§ WRITTEN TASK: Copy each line of the material below word for word, omitting the pictures.

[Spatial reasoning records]
▬▬▬

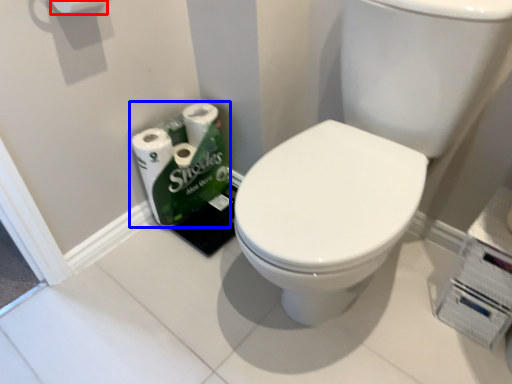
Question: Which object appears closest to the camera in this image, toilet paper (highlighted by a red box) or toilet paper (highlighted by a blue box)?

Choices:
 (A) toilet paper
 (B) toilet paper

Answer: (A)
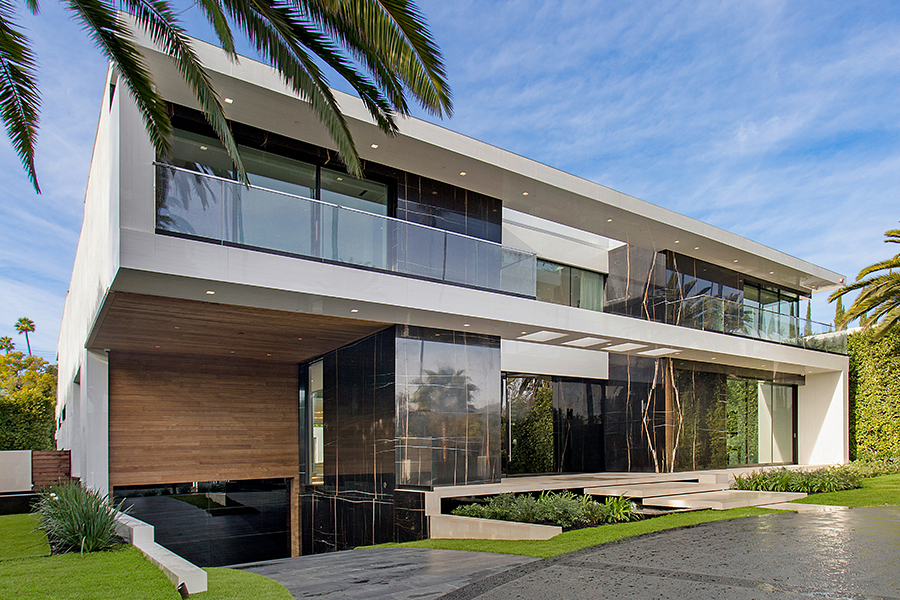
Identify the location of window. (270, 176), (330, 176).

▬▬▬

§ WRITTEN RESPONSE:
Question: Which object appears closest to the camera in this image, toilet paper (highlighted by a red box) or toilet paper (highlighted by a blue box)?

Choices:
 (A) toilet paper
 (B) toilet paper

Answer: (A)
Identify the location of window. (270, 176), (330, 176).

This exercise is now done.